=== Task statement ===
Please copy each line from the records below that contains the word "Write".
— START Information supplied —
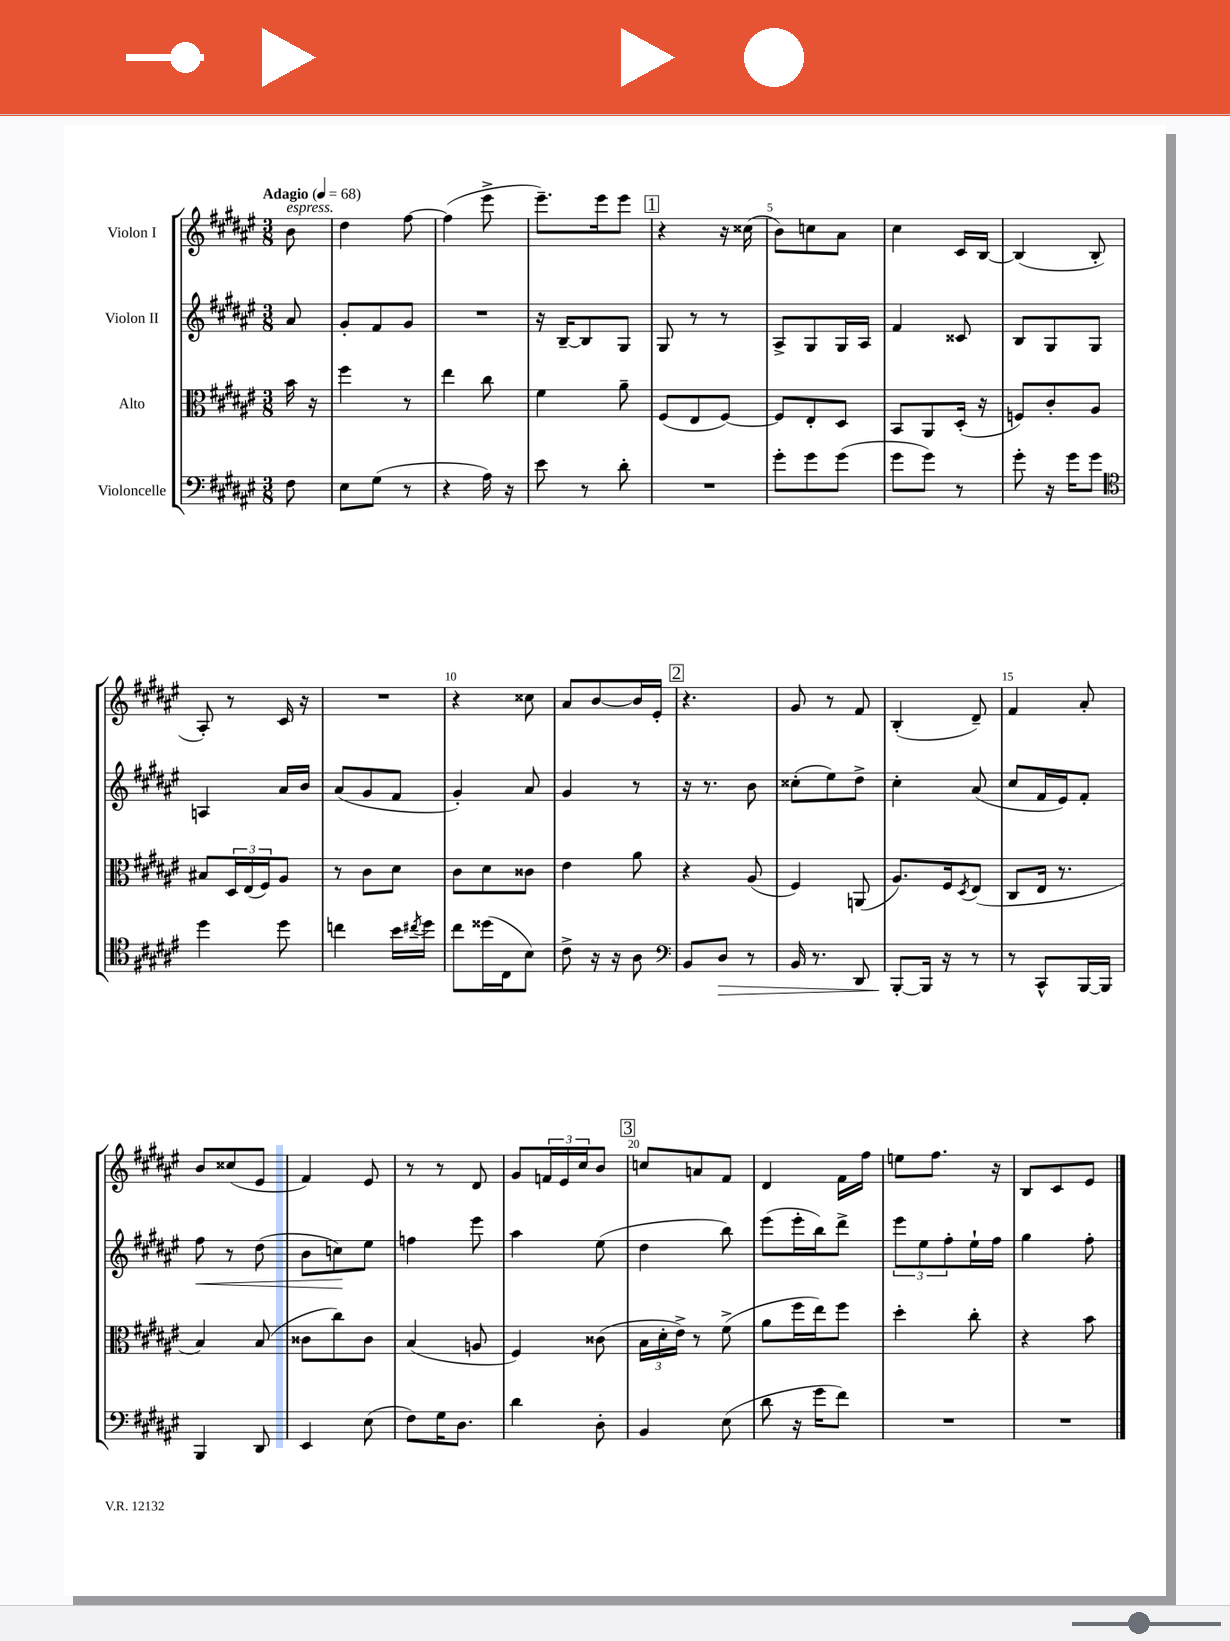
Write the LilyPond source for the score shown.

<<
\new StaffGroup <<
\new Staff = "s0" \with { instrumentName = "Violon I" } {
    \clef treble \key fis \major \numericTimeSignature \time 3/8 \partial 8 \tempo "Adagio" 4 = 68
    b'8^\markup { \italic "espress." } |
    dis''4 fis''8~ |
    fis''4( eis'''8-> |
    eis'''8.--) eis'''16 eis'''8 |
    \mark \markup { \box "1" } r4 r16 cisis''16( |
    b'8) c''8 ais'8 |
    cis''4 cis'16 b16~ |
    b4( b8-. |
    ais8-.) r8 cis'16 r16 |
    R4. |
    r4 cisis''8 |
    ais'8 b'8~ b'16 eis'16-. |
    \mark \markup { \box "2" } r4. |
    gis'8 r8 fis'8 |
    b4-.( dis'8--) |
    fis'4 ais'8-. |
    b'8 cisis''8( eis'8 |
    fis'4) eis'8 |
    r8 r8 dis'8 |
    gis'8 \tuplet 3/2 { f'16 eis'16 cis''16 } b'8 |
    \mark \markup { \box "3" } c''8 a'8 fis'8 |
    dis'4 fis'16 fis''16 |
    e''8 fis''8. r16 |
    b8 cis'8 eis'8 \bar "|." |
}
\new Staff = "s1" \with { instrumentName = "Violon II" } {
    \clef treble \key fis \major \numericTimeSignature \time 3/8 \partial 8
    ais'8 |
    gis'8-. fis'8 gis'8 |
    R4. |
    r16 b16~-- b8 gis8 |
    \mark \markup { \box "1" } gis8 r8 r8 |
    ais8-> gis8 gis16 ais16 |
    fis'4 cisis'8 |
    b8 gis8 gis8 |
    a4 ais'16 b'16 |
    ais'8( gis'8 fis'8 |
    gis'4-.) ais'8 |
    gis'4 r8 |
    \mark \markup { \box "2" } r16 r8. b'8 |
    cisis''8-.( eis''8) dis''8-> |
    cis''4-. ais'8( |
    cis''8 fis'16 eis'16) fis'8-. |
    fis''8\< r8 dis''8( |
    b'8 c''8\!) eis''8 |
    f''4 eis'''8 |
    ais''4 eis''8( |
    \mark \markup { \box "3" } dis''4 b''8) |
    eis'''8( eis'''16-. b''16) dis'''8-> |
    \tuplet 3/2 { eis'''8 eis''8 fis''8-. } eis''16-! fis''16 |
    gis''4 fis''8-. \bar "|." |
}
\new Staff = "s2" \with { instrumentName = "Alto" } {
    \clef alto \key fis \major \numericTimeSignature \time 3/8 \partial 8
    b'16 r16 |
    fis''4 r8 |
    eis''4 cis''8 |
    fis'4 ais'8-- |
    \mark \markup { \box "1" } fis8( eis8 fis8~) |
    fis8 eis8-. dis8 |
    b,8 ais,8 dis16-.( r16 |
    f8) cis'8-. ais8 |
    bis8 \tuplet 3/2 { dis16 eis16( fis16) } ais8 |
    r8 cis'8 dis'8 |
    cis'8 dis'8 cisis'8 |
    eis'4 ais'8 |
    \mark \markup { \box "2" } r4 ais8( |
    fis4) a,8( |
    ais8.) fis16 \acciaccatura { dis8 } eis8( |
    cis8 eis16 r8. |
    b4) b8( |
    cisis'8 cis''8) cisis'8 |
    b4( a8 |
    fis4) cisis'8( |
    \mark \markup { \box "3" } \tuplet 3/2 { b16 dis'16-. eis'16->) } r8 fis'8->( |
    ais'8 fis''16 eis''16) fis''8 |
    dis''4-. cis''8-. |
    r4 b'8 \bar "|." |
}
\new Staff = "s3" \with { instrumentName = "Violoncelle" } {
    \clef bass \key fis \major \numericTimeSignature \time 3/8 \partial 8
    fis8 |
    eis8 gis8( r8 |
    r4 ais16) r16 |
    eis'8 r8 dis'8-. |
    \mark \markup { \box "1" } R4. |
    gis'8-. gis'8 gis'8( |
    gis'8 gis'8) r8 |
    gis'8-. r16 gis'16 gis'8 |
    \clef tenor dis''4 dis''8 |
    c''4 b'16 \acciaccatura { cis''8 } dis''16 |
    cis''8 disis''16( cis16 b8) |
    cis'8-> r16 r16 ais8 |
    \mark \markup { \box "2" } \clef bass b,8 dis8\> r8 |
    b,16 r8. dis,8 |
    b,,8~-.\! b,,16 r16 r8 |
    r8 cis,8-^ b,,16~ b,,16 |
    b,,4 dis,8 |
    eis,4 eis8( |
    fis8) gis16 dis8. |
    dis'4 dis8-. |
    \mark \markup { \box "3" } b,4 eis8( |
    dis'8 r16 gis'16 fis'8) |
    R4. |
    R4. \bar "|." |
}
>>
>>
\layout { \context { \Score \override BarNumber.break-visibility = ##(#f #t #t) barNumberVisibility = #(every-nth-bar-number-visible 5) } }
— END Information supplied —
— START Information supplied —
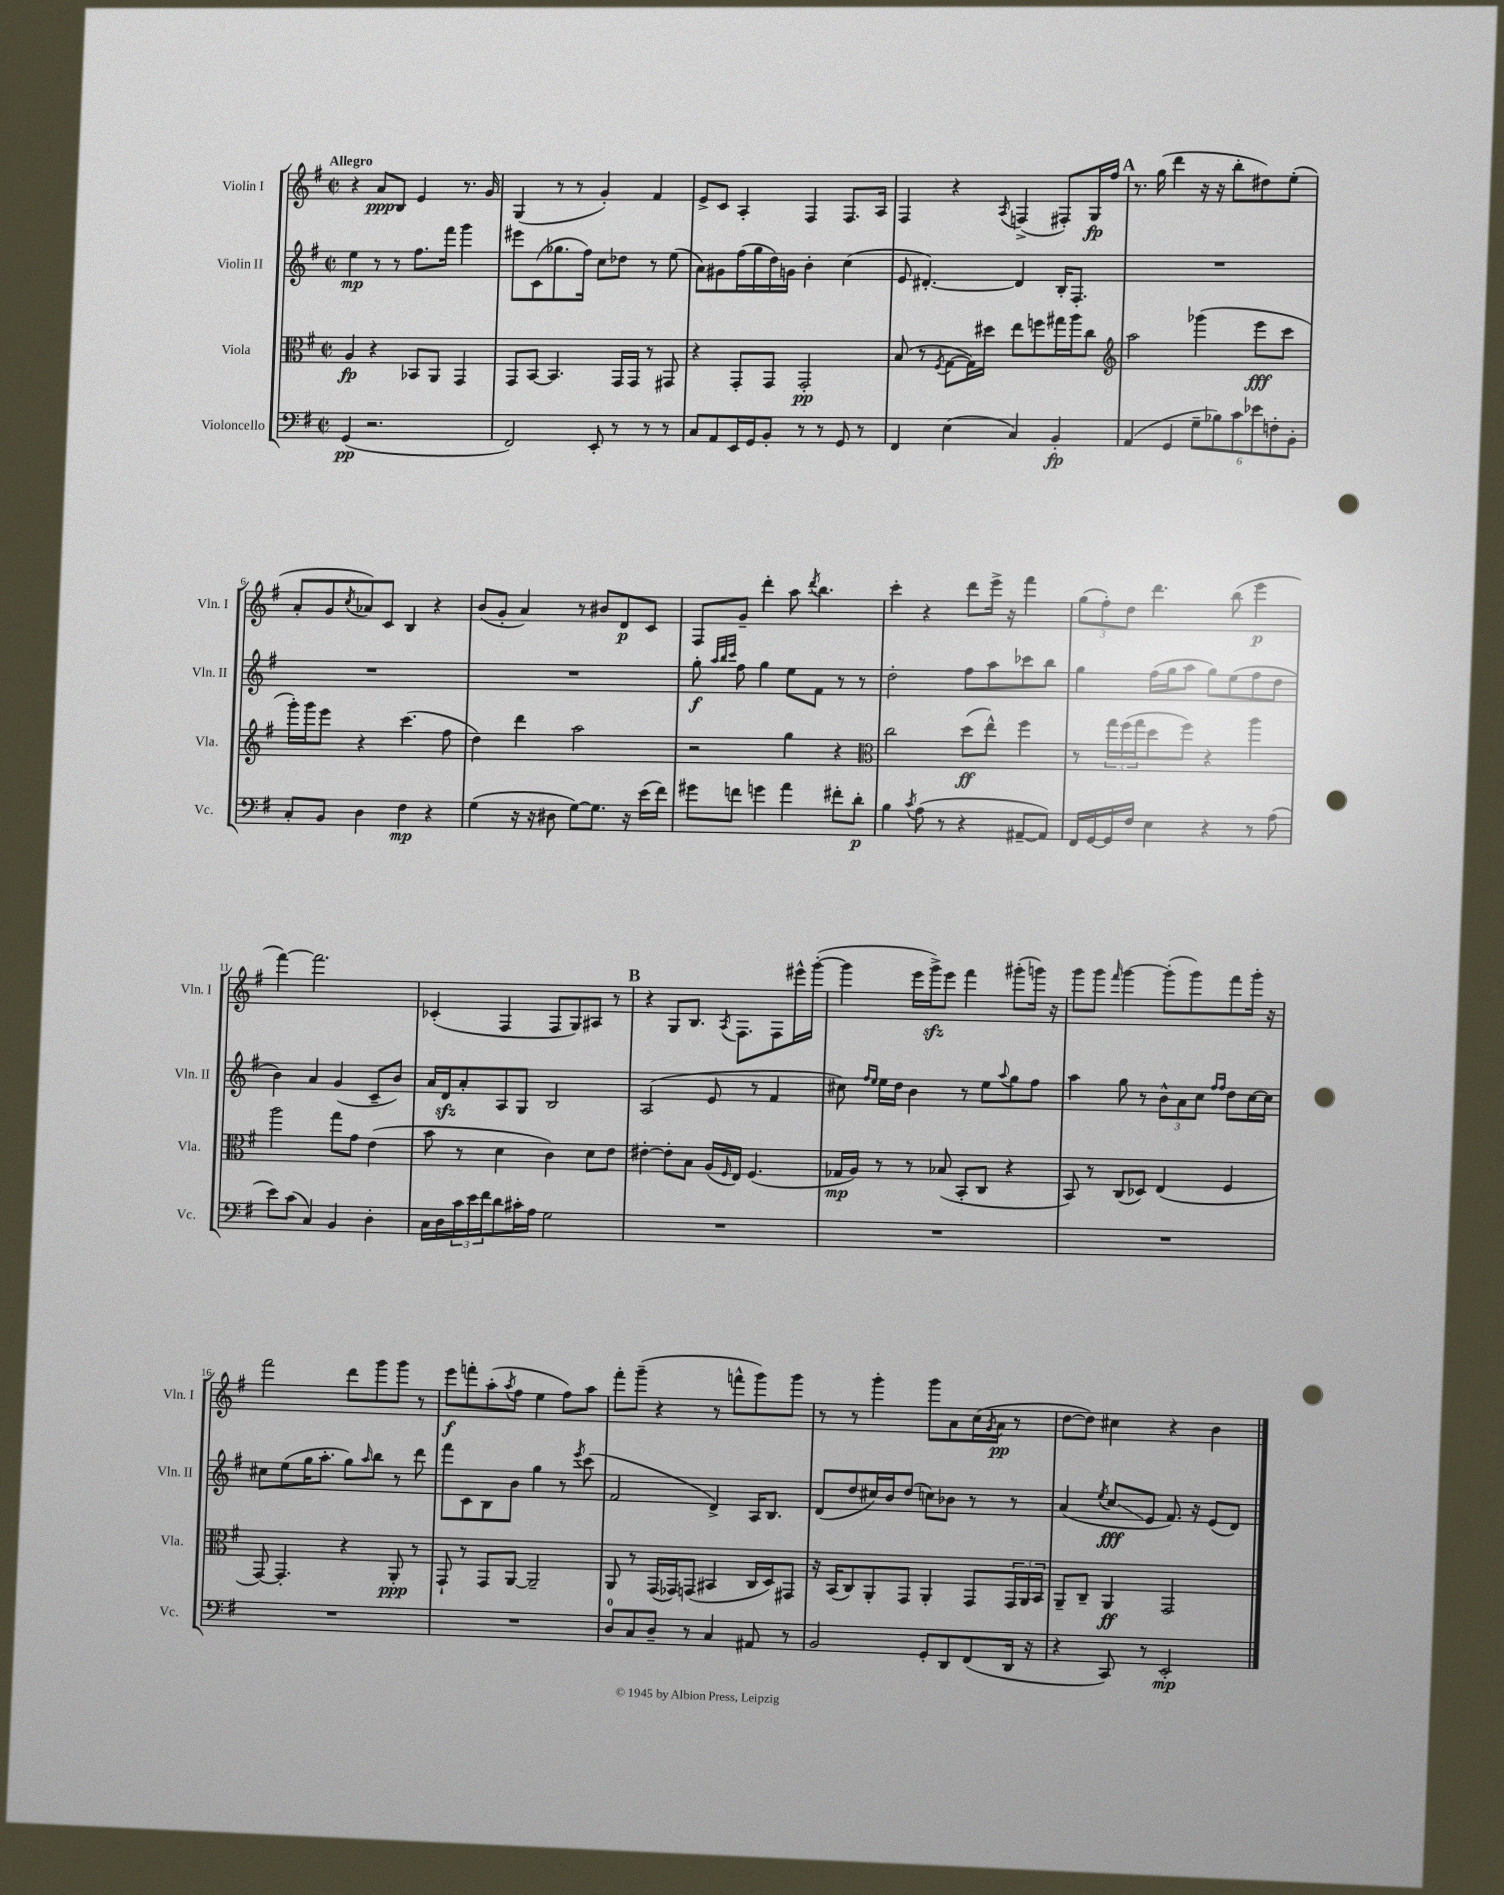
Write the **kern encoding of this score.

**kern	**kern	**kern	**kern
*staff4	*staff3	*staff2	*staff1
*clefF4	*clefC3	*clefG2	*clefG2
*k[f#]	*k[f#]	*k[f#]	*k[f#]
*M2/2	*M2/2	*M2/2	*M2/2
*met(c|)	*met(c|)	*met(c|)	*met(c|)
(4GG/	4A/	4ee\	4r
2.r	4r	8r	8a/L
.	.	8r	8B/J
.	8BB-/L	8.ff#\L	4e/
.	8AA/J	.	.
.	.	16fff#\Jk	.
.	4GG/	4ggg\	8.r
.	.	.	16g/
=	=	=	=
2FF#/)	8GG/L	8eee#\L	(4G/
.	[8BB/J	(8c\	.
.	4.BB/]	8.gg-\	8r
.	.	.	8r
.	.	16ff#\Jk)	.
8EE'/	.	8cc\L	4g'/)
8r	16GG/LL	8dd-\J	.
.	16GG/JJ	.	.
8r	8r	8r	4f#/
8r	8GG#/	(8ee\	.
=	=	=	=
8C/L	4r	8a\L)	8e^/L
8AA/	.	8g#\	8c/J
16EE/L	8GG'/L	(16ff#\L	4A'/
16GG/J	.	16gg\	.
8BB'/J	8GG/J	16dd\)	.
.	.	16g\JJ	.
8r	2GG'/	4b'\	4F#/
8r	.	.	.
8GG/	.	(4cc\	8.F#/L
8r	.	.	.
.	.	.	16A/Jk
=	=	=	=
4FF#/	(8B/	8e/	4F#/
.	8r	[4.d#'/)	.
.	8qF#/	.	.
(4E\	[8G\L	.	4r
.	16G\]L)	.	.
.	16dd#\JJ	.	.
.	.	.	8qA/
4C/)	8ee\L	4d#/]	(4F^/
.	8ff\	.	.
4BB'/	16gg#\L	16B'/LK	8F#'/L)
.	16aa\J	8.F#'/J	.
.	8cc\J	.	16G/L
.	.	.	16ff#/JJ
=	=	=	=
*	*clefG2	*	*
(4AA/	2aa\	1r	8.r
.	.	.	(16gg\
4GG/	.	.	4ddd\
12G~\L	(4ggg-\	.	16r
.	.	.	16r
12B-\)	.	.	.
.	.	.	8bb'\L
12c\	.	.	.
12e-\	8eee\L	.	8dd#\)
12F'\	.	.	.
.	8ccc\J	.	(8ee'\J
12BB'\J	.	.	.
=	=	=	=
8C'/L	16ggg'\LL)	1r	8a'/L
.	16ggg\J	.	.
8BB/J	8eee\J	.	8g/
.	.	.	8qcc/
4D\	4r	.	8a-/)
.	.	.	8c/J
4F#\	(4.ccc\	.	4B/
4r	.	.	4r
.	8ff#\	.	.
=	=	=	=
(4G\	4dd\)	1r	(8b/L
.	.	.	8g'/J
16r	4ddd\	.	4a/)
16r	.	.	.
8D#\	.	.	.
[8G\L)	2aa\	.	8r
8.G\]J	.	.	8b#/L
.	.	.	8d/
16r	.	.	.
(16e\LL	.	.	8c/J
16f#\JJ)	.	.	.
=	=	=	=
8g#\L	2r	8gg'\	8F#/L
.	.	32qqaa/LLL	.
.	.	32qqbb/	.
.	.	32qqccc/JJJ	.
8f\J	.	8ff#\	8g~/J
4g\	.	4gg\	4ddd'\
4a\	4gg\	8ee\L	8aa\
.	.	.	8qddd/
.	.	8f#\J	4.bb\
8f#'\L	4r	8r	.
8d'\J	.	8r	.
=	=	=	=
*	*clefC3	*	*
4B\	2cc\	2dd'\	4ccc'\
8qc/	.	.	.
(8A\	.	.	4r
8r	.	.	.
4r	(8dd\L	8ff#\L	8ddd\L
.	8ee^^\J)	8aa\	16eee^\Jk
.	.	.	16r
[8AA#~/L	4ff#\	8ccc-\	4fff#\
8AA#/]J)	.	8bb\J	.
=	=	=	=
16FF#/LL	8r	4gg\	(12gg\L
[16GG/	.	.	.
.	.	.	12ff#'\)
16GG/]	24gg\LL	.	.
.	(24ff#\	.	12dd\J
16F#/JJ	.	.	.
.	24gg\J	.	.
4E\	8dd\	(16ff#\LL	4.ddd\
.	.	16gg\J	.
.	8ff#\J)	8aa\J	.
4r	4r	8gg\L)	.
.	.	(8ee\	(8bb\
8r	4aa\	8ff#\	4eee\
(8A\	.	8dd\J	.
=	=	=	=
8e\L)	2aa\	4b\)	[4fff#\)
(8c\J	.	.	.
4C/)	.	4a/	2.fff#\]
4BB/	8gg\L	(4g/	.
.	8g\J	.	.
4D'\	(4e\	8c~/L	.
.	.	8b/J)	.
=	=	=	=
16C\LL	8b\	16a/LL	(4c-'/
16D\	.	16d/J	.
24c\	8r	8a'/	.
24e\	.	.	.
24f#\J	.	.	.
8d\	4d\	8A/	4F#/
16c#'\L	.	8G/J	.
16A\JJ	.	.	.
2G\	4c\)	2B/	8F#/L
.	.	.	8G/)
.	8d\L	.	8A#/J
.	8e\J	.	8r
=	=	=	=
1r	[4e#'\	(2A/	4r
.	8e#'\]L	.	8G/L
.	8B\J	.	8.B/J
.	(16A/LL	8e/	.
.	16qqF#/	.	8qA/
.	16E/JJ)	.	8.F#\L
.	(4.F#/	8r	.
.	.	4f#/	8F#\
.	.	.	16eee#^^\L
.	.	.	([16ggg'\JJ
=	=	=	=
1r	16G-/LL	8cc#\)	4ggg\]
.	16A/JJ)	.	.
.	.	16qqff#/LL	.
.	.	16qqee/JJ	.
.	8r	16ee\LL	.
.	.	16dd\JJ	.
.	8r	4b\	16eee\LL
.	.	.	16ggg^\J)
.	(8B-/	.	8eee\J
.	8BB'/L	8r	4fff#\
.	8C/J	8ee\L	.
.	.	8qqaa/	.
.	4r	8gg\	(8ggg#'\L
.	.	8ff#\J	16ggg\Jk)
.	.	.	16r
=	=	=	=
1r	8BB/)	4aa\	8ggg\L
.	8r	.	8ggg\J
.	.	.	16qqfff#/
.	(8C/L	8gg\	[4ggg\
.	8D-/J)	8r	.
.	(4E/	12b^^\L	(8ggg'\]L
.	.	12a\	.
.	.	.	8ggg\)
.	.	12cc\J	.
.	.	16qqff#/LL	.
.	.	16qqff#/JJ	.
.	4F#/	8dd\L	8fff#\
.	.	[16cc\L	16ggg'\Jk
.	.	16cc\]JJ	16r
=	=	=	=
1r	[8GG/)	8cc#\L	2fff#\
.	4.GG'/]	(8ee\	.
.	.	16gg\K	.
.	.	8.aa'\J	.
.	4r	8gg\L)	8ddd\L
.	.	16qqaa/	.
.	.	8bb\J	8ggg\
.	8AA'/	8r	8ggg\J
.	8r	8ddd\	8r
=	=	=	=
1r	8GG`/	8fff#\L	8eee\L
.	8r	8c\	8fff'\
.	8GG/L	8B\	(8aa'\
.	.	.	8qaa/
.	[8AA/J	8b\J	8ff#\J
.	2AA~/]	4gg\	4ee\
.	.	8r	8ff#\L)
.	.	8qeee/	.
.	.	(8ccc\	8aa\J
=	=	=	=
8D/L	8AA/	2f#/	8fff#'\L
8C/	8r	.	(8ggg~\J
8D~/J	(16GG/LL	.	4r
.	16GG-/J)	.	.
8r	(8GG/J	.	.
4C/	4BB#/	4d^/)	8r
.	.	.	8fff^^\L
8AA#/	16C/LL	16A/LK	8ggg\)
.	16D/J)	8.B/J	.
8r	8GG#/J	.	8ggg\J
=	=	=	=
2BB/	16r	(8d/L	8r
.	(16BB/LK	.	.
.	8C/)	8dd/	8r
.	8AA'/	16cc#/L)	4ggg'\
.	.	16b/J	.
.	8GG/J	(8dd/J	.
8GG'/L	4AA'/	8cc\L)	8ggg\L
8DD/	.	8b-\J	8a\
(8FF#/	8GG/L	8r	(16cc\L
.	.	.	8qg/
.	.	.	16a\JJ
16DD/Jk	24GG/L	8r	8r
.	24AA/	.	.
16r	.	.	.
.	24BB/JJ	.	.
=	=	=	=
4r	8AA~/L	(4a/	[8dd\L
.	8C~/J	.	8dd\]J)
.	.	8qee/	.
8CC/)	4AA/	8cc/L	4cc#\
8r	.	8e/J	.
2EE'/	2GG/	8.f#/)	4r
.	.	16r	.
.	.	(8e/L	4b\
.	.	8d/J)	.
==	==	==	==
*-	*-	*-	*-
— END Information supplied —
=== Complete output ===
Write the LilyPond source for the score shown.
Write the **kern encoding of this score.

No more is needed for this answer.